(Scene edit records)
((

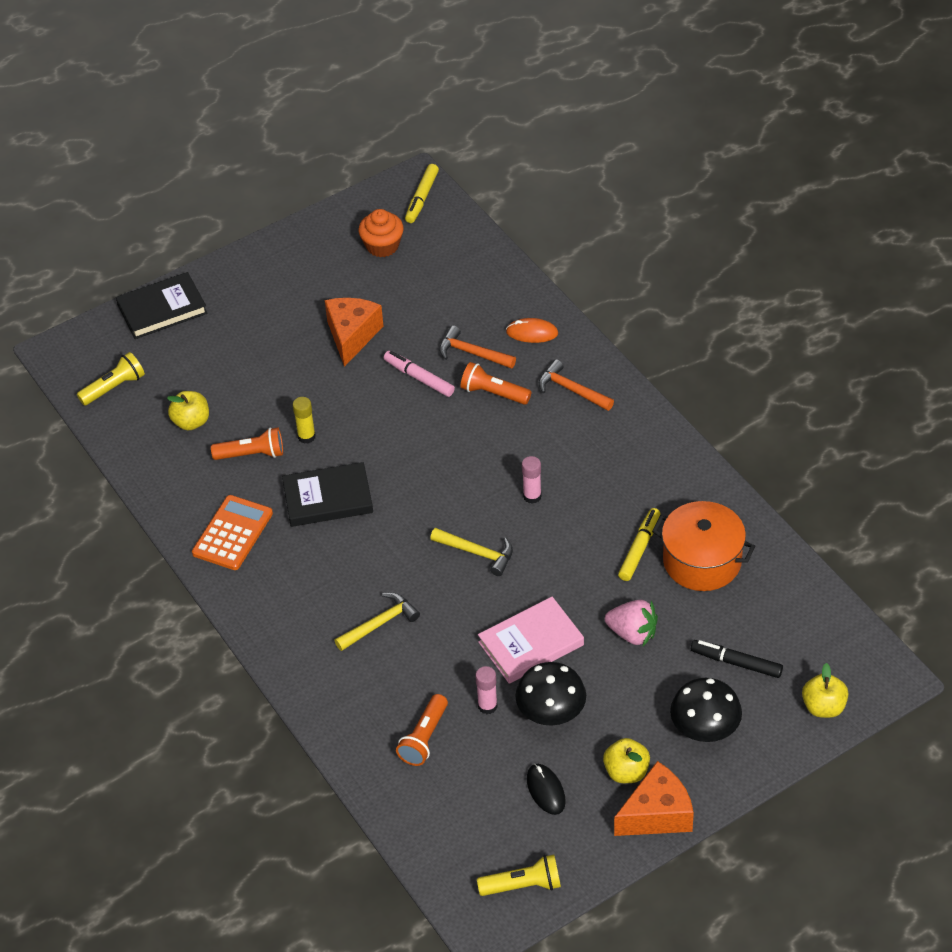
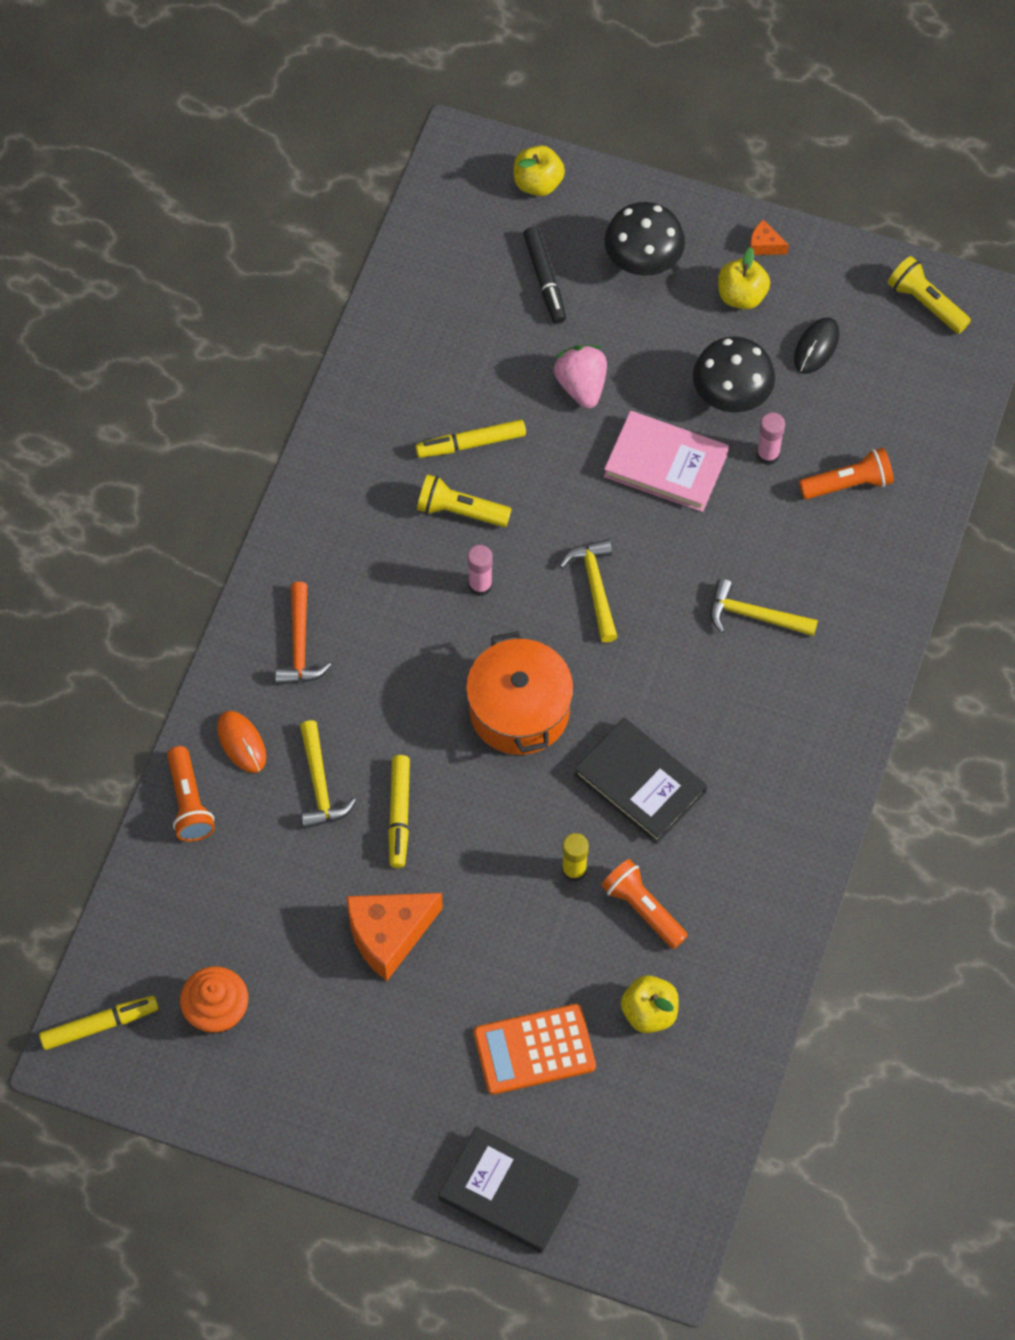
camera: 130 degrees left, 15 degrees up
yellow flashlight [77,352,145,406] -> yellow flashlight moved to [417,474,512,527]
orange calculator [192,495,273,570] -> orange calculator moved to [474,1004,596,1095]
pink marker [384,351,455,397] -> yellow marker [388,755,410,868]
orange hammer [439,326,516,369] -> yellow hammer [300,720,356,829]
orange flashlight [461,362,531,405] -> orange flashlight moved to [167,746,215,842]
orange cheese [614,761,694,836] -> orange cheese [750,219,789,255], size x0.45
orange pot [652,501,755,591] -> orange pot moved to [466,631,574,755]

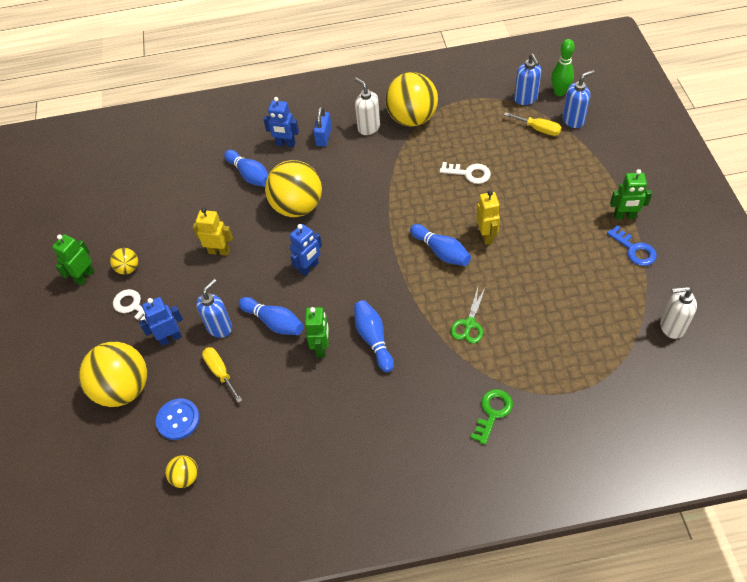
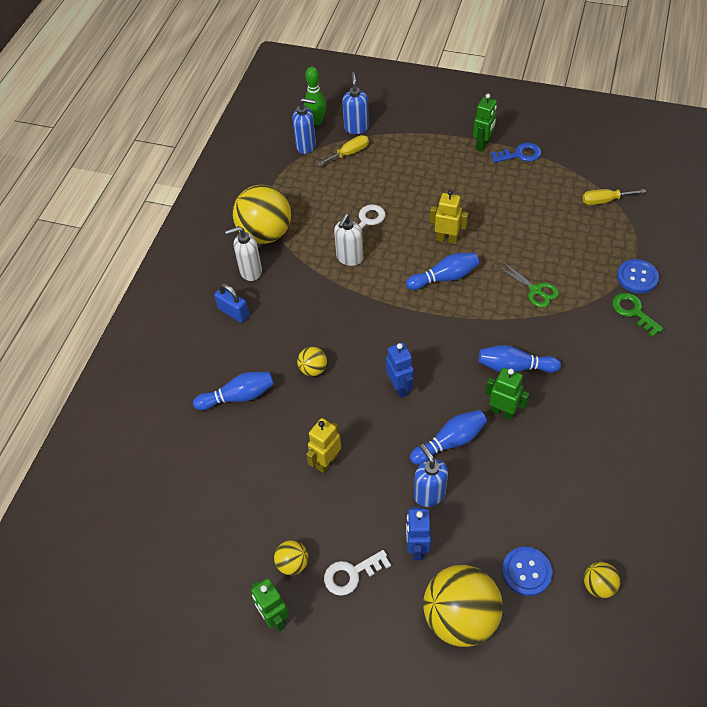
camera: 65 degrees left, 0 degrees up
yellow screwdriver [202,347,242,403] -> yellow screwdriver moved to [582,189,646,205]
blue robot [263,97,299,147] -> none
yellow ball [265,160,322,217] -> yellow ball [297,347,327,376], size x0.46
white soap dispenser [660,286,697,339] -> white soap dispenser moved to [334,214,363,266]
none -> blue button [617,259,659,293]

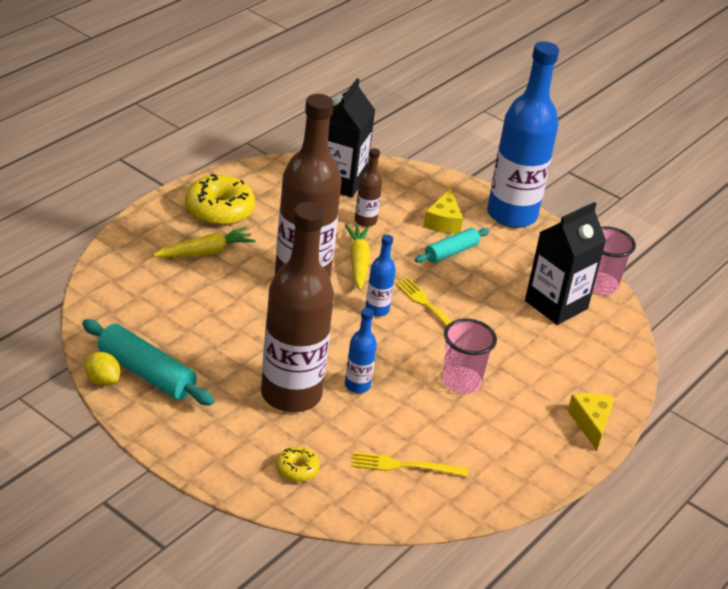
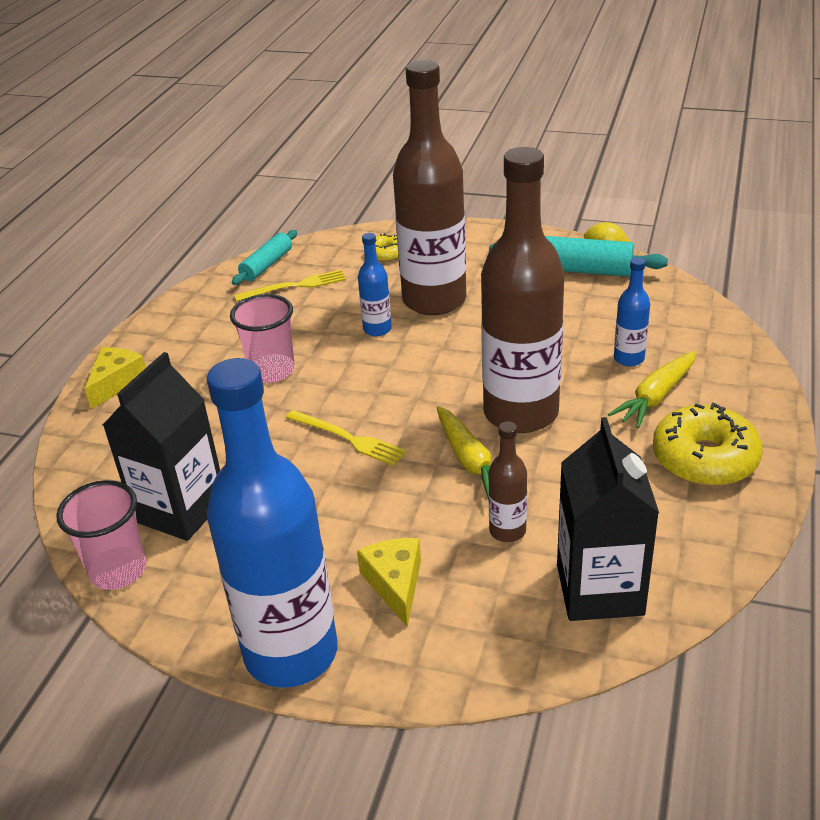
camera: 165 degrees right, 0 degrees up
blue bottle [365,234,396,317] -> blue bottle moved to [614,257,650,366]
turquoise rolling pin [415,228,489,263] -> turquoise rolling pin moved to [232,230,297,285]
yellow cheese [568,393,615,451] -> yellow cheese turned 135 degrees counterclockwise [85,347,146,409]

))

→ **Work item**
All lines from the one that contains "white soap dispenser [660,286,697,339]" through the last line of the data should be retyped exactly, with the pictures left out.

→ **Solution**
white soap dispenser [660,286,697,339] -> white soap dispenser moved to [334,214,363,266]
none -> blue button [617,259,659,293]

camera: 165 degrees right, 0 degrees up
blue bottle [365,234,396,317] -> blue bottle moved to [614,257,650,366]
turquoise rolling pin [415,228,489,263] -> turquoise rolling pin moved to [232,230,297,285]
yellow cheese [568,393,615,451] -> yellow cheese turned 135 degrees counterclockwise [85,347,146,409]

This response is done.